YOUR OBJECTIVE: Line by line, the data below should be set down unchanged, with images excluded.

(Scene image comparisons)

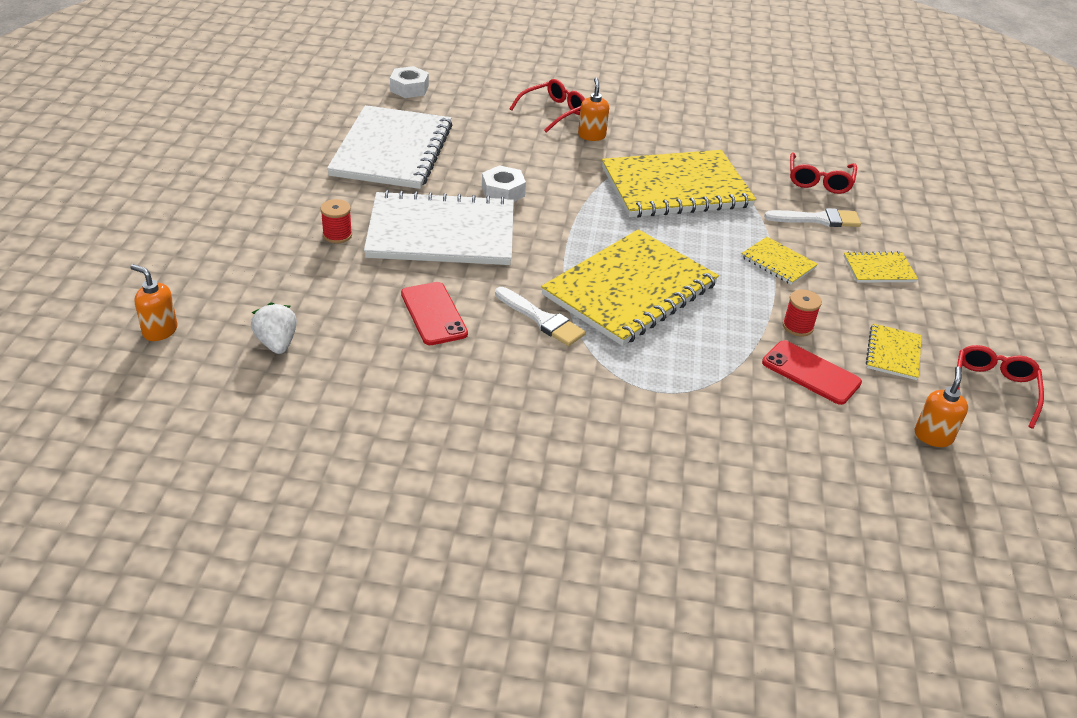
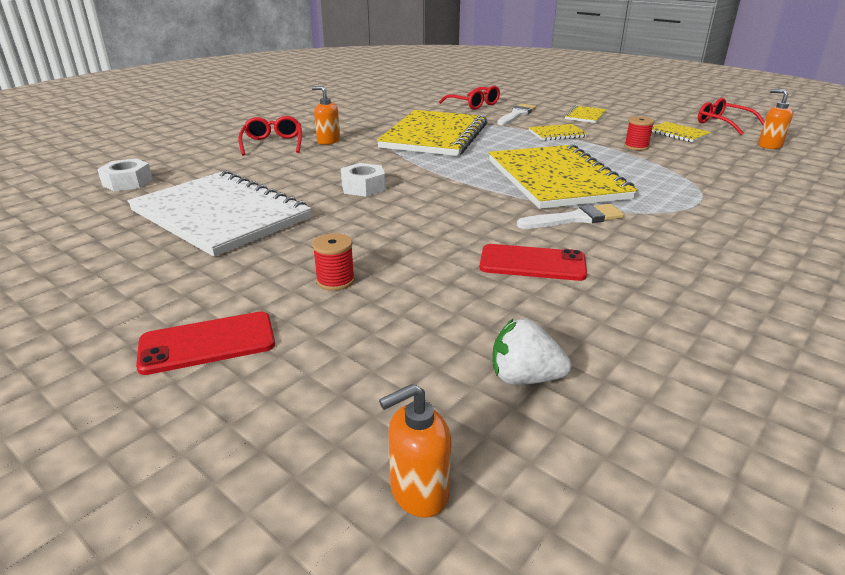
camera: 55 degrees left, 10 degrees down
white notebook [364,190,514,265] -> none
red phone [762,340,862,405] -> red phone moved to [136,311,275,375]

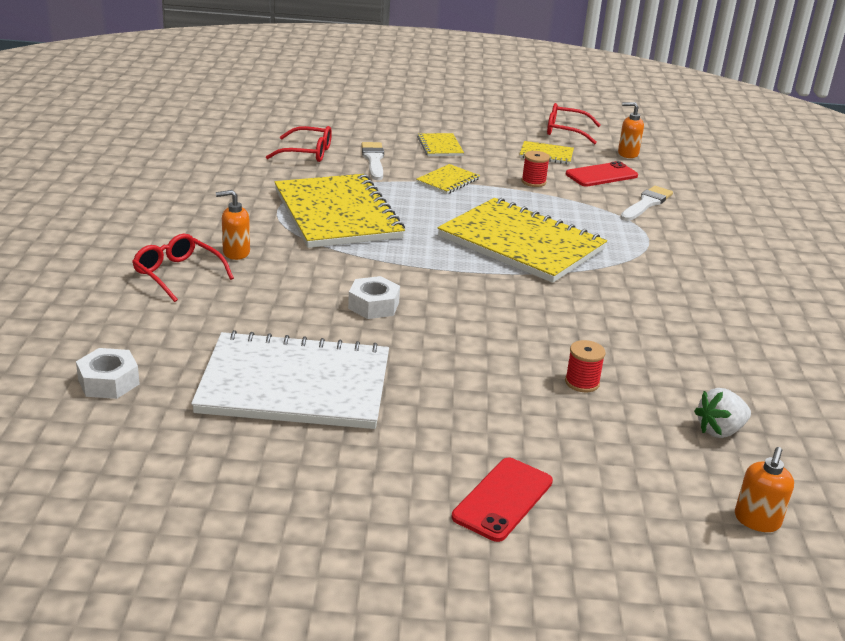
camera: 40 degrees left, 0 degrees up
red spool [312,233,355,291] -> red spool moved to [565,340,606,392]
red phone [479,244,587,281] -> red phone moved to [566,161,638,187]
white brush [517,204,624,229] -> white brush moved to [620,186,673,221]

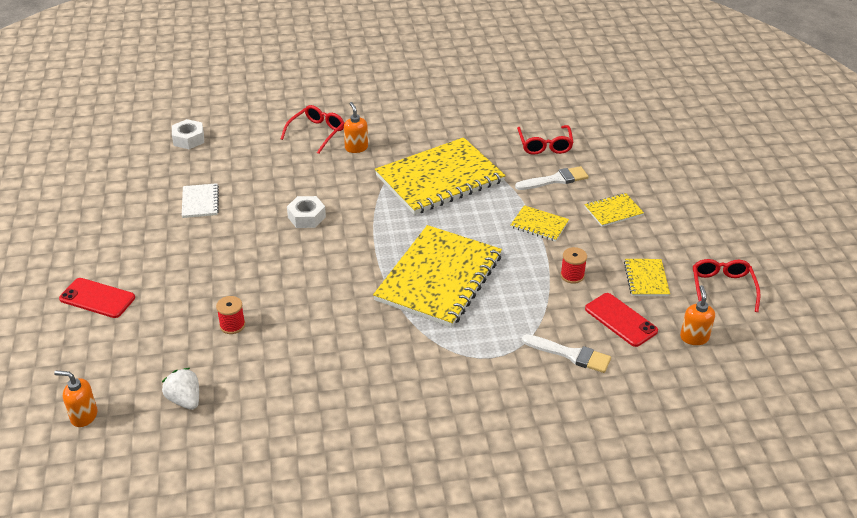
camera: 80 degrees right, 10 degrees up
white notebook [191,330,389,429] -> white notebook [182,183,219,218], size x0.44

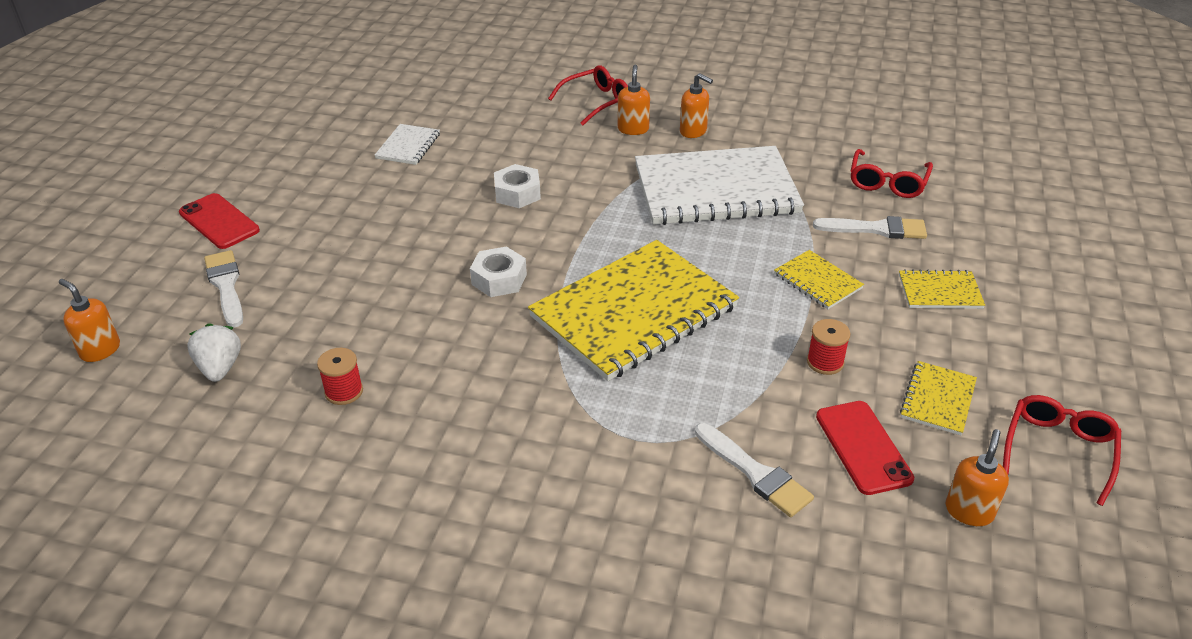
camera: 25 degrees right, 0 degrees up
white nut [172,119,204,149] -> white nut moved to [470,246,527,297]
red spool [216,296,245,334] -> red spool moved to [317,348,363,405]
yellow notebook [375,137,506,215] -> white notebook [635,146,804,225]
none -> white brush [204,250,243,328]
none -> orange soap dispenser [680,73,713,138]

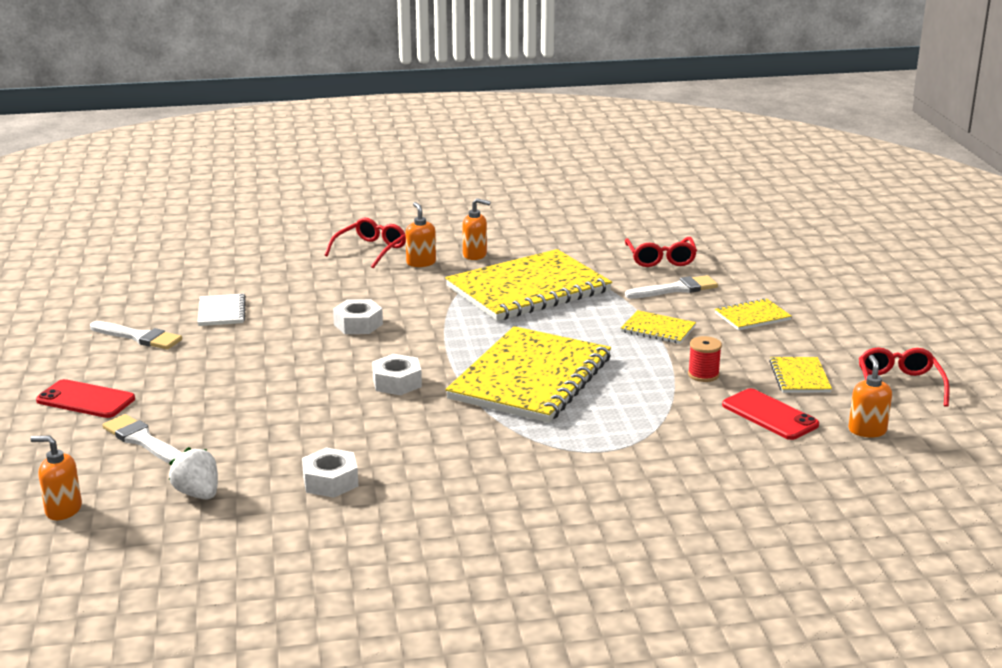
camera: 25 degrees left, 15 degrees down
red spool [317,348,363,405] -> white nut [302,448,359,498]
white notebook [635,146,804,225] -> yellow notebook [445,249,612,321]
white brush [695,423,814,517] -> white brush moved to [90,321,182,349]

RESPONSE BELOW:
camera: 55 degrees left, 10 degrees down
white notebook [364,190,514,265] -> none
red phone [762,340,862,405] -> red phone moved to [136,311,275,375]

camera: 40 degrees left, 0 degrees up
red spool [312,233,355,291] -> red spool moved to [565,340,606,392]
red phone [479,244,587,281] -> red phone moved to [566,161,638,187]
white brush [517,204,624,229] -> white brush moved to [620,186,673,221]

camera: 80 degrees right, 10 degrees up
white notebook [191,330,389,429] -> white notebook [182,183,219,218], size x0.44

camera: 25 degrees right, 0 degrees up
white nut [172,119,204,149] -> white nut moved to [470,246,527,297]
red spool [216,296,245,334] -> red spool moved to [317,348,363,405]
yellow notebook [375,137,506,215] -> white notebook [635,146,804,225]
none -> white brush [204,250,243,328]
none -> orange soap dispenser [680,73,713,138]

camera: 25 degrees left, 15 degrees down
red spool [317,348,363,405] -> white nut [302,448,359,498]
white notebook [635,146,804,225] -> yellow notebook [445,249,612,321]
white brush [695,423,814,517] -> white brush moved to [90,321,182,349]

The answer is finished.